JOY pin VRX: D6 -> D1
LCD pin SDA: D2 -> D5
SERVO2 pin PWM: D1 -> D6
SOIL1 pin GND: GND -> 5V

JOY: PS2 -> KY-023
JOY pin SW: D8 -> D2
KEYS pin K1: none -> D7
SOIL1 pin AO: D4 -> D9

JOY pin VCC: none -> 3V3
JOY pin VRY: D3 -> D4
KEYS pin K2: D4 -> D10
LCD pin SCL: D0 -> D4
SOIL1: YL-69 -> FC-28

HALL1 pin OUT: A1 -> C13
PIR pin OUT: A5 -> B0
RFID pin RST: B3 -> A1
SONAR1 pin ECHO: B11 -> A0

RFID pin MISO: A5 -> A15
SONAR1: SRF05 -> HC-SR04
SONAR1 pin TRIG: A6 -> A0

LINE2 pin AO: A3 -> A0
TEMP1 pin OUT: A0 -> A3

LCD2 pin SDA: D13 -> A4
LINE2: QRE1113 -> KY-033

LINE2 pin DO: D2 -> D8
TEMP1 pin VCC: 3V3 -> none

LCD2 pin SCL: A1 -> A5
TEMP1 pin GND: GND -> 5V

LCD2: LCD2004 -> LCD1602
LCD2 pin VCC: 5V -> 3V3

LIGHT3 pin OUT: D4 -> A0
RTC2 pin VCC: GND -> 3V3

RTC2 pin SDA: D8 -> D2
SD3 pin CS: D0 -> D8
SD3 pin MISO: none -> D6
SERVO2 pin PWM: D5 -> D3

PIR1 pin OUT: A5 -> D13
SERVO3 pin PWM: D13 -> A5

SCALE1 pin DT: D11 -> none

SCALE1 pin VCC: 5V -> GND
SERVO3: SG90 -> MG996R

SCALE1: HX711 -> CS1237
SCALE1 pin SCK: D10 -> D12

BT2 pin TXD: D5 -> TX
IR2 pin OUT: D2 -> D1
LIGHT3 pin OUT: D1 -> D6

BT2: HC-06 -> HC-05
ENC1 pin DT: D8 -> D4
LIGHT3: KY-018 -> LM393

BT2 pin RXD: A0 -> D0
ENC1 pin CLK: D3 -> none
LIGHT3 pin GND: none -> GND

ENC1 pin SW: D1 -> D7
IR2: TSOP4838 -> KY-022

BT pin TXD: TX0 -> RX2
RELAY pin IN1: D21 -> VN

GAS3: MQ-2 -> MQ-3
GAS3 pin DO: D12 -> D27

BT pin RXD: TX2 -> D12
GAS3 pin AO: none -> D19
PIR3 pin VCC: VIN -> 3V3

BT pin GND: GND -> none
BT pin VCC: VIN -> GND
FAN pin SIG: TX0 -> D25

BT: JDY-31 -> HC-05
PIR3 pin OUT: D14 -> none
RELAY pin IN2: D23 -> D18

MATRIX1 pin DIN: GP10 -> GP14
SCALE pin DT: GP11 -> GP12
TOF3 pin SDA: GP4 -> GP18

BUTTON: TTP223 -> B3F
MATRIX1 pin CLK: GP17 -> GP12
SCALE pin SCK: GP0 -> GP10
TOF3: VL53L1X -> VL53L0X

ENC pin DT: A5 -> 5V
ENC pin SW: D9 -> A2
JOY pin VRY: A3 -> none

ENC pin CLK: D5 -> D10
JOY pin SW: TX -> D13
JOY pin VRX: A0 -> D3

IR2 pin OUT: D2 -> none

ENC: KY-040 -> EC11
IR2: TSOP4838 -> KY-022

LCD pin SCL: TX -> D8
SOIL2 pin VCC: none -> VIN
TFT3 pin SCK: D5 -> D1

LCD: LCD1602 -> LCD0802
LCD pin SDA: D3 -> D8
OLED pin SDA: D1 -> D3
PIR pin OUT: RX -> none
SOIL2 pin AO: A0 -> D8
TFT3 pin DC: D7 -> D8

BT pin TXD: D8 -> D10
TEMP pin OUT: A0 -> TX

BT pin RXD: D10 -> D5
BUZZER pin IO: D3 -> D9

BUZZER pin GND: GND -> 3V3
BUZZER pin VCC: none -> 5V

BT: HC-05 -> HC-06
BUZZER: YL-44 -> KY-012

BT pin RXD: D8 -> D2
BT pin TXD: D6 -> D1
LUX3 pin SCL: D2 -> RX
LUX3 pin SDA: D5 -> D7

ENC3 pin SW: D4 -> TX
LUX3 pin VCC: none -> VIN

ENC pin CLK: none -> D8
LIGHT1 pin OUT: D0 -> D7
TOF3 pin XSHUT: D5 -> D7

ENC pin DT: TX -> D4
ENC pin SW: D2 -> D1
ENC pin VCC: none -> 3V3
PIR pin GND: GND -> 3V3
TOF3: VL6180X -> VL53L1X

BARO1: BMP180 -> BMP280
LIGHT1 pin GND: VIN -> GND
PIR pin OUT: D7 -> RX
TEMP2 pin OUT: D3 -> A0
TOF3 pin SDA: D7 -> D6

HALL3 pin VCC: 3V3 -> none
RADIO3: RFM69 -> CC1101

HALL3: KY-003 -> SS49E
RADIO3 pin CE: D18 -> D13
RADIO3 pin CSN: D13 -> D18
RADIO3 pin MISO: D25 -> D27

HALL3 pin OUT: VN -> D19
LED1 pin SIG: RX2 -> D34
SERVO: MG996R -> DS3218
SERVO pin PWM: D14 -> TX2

• **EXERCISE**:
Make an exact copy of every line from the one with "RADIO3: RFM69 -> CC1101" to the end of the data, with the first and last of those lines included.

• **RESPONSE TO THIS EXERCISE**:
RADIO3: RFM69 -> CC1101

HALL3: KY-003 -> SS49E
RADIO3 pin CE: D18 -> D13
RADIO3 pin CSN: D13 -> D18
RADIO3 pin MISO: D25 -> D27

HALL3 pin OUT: VN -> D19
LED1 pin SIG: RX2 -> D34
SERVO: MG996R -> DS3218
SERVO pin PWM: D14 -> TX2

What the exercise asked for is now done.